[Start of section]

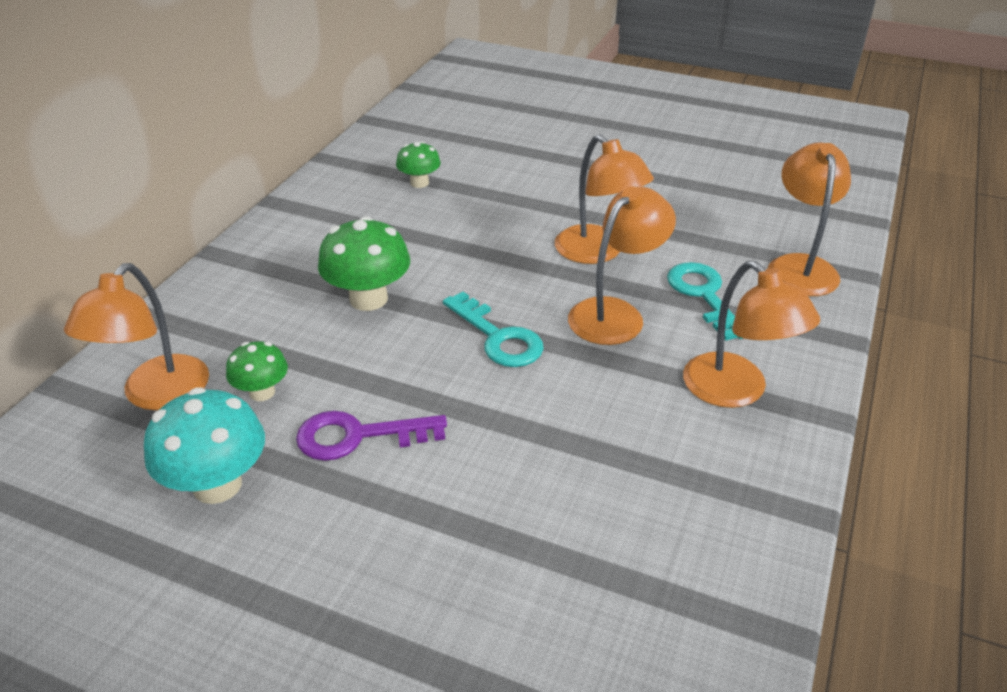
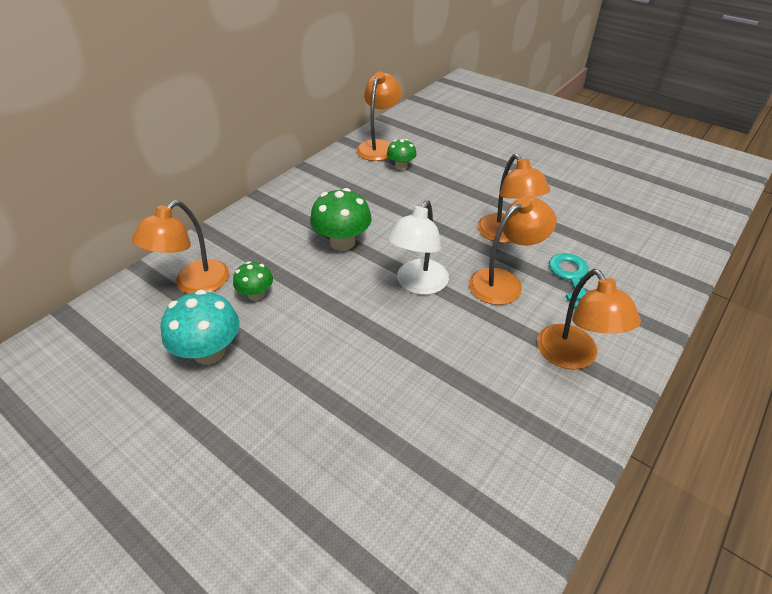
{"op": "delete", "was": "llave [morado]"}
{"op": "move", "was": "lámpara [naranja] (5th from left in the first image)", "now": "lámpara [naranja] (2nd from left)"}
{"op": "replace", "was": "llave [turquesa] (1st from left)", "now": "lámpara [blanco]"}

[End of section]
[Start of section]

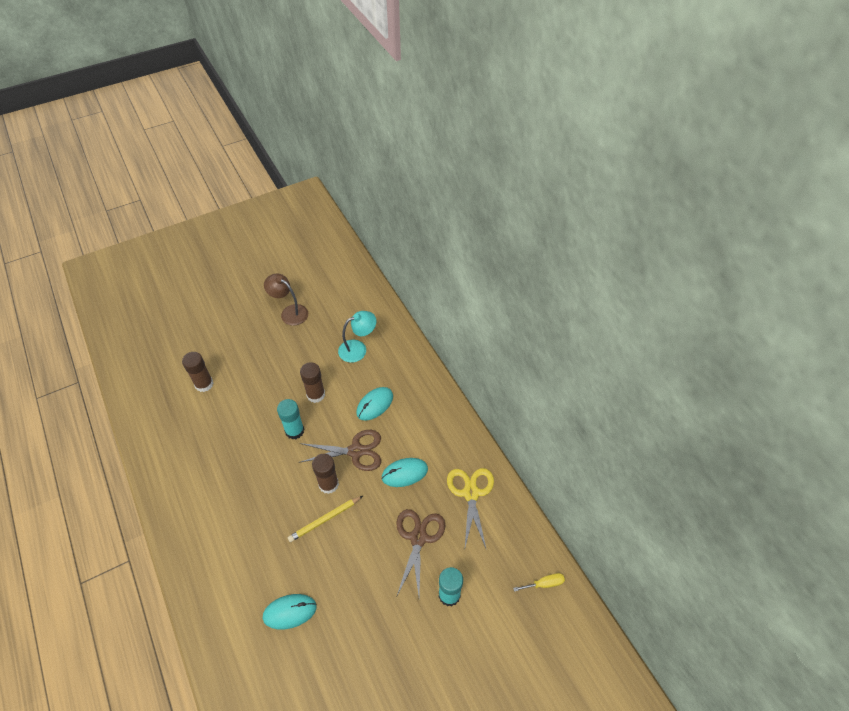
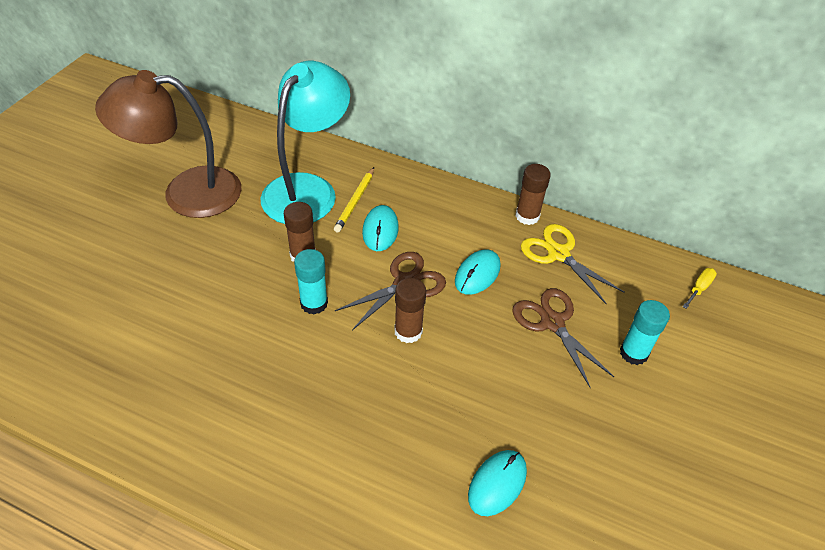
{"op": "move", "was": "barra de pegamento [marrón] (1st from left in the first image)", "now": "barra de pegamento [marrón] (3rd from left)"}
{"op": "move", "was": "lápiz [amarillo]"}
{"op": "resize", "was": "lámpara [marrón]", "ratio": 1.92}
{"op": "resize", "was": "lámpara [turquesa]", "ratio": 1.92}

[End of section]

_PROBLEM TO SOLVE_. From the listing above, return the lines starting at the one with "[naranja] (5th from" and ending at the one with "[turquesa] (1st from", both kept, exactly as they appear and nothing more.

_YOUR RESPONSE_.
{"op": "move", "was": "lámpara [naranja] (5th from left in the first image)", "now": "lámpara [naranja] (2nd from left)"}
{"op": "replace", "was": "llave [turquesa] (1st from left)", "now": "lámpara [blanco]"}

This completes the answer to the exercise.